(Data extracted from a collection)
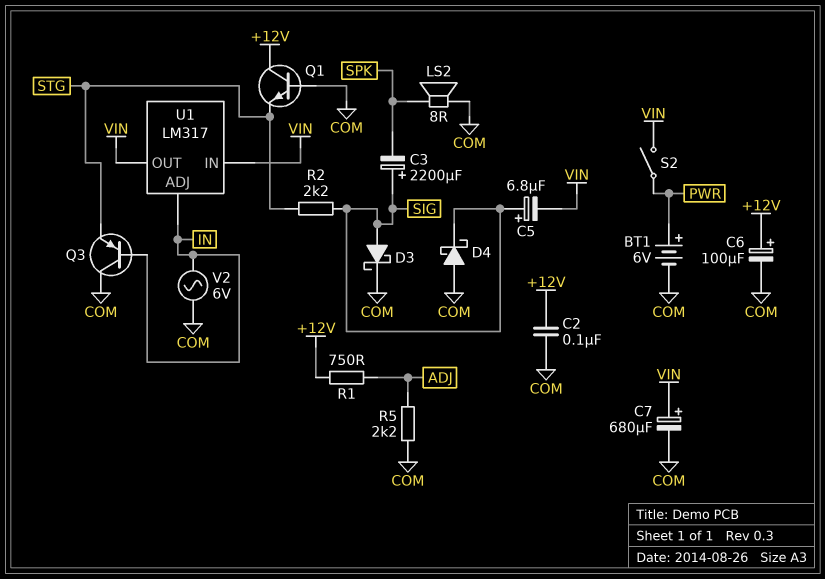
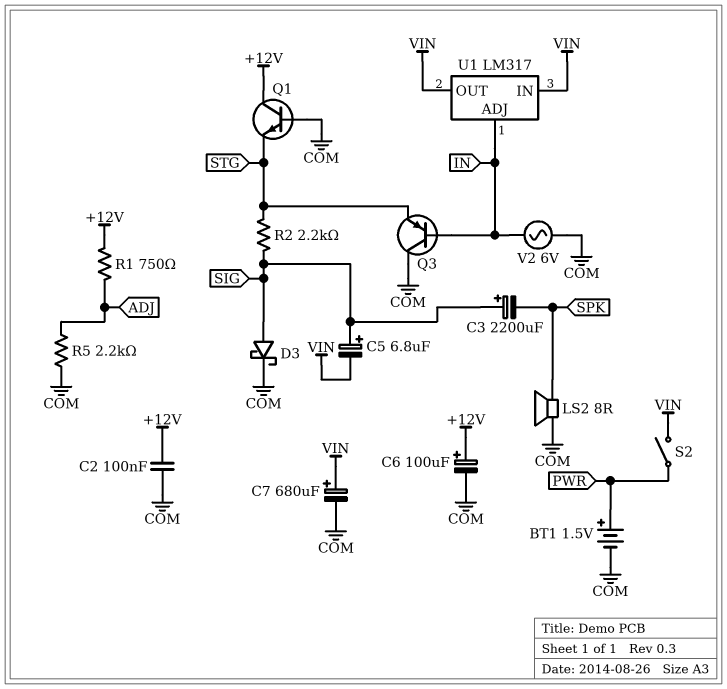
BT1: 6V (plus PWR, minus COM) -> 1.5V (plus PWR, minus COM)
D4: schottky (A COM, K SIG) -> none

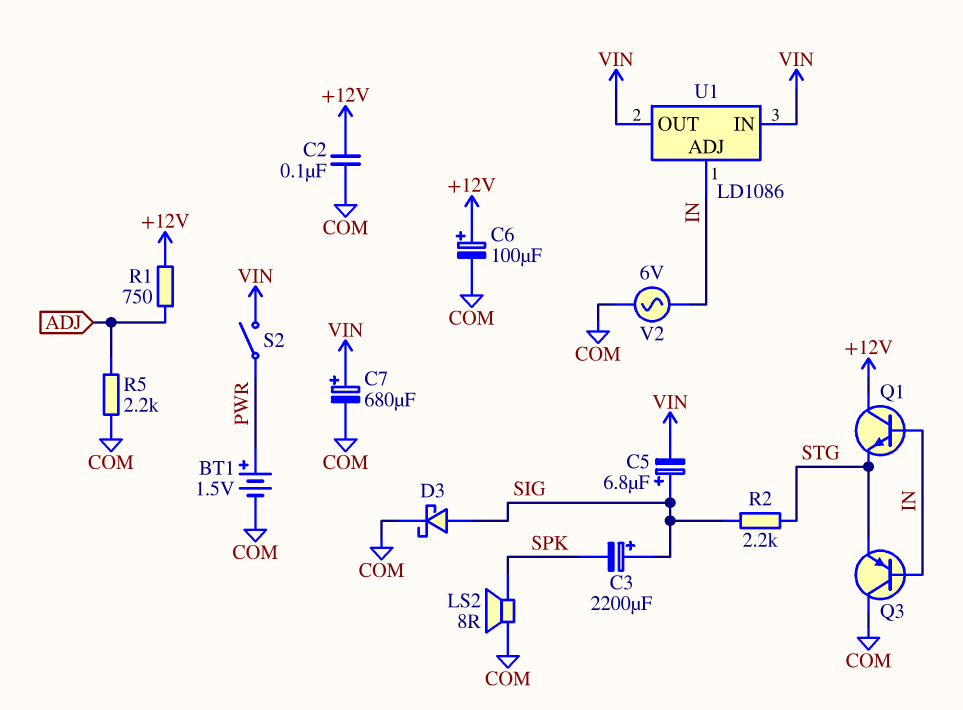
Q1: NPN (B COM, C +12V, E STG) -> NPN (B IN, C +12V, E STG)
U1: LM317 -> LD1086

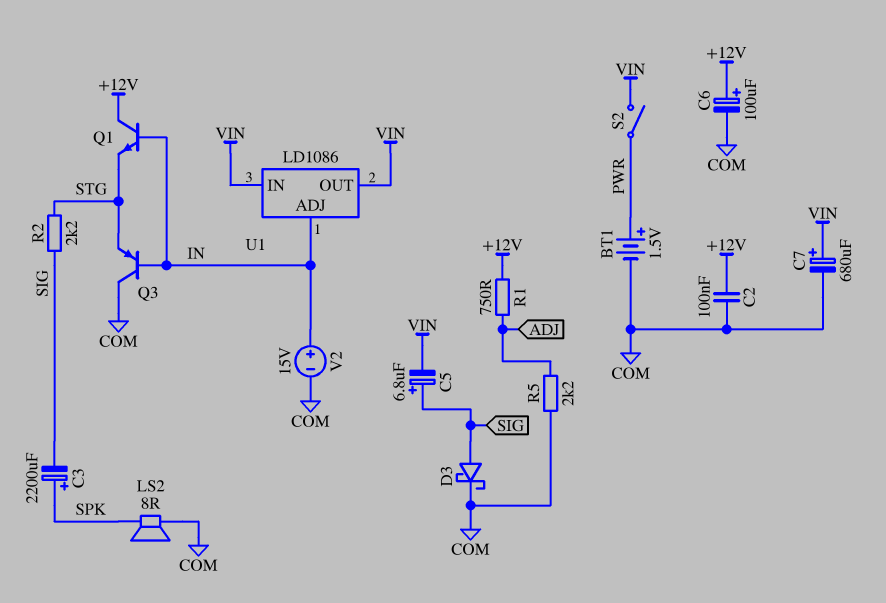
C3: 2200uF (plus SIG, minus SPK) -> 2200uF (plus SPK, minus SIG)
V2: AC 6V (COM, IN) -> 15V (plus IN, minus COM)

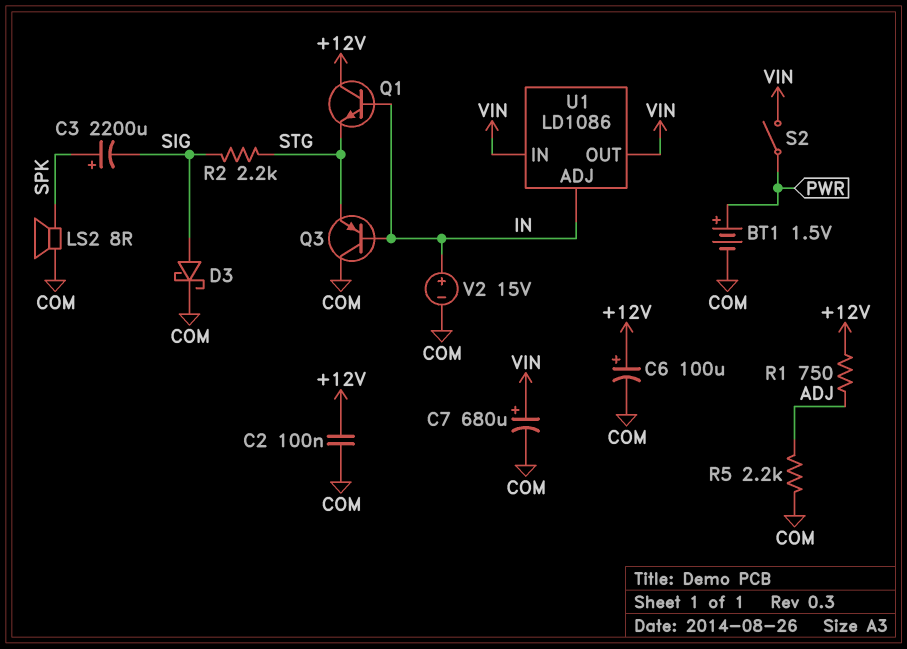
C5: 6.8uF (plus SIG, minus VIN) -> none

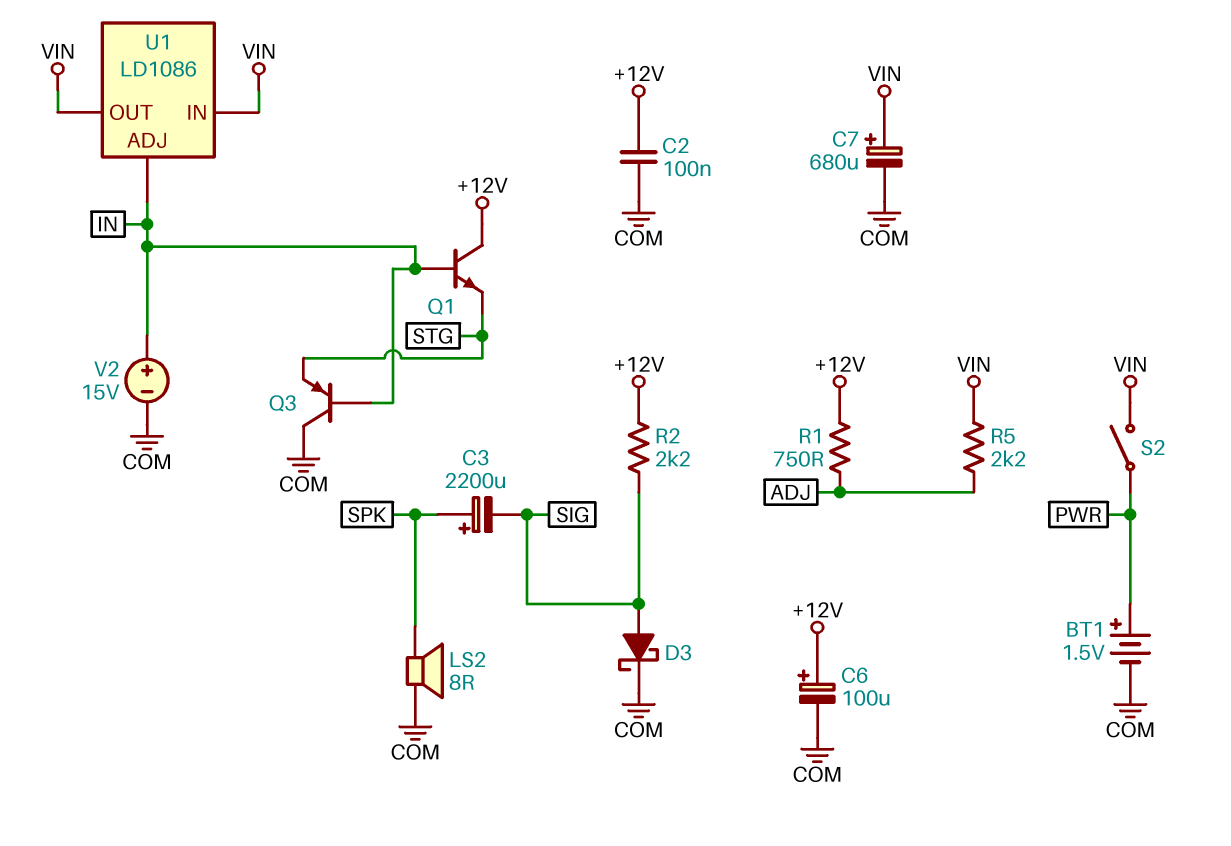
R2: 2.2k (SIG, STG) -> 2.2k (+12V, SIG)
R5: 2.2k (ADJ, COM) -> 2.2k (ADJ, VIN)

WORK TO BE COMPLETED:
Copy only what lies between the line with "D4: schottky (A COM, K SIG) -> none" and the line with "V2: AC 6V (COM, IN)", those two lines included, exactly as given above; pictures stay out.

OUTPUT OF THE TASK:
D4: schottky (A COM, K SIG) -> none

Q1: NPN (B COM, C +12V, E STG) -> NPN (B IN, C +12V, E STG)
U1: LM317 -> LD1086

C3: 2200uF (plus SIG, minus SPK) -> 2200uF (plus SPK, minus SIG)
V2: AC 6V (COM, IN) -> 15V (plus IN, minus COM)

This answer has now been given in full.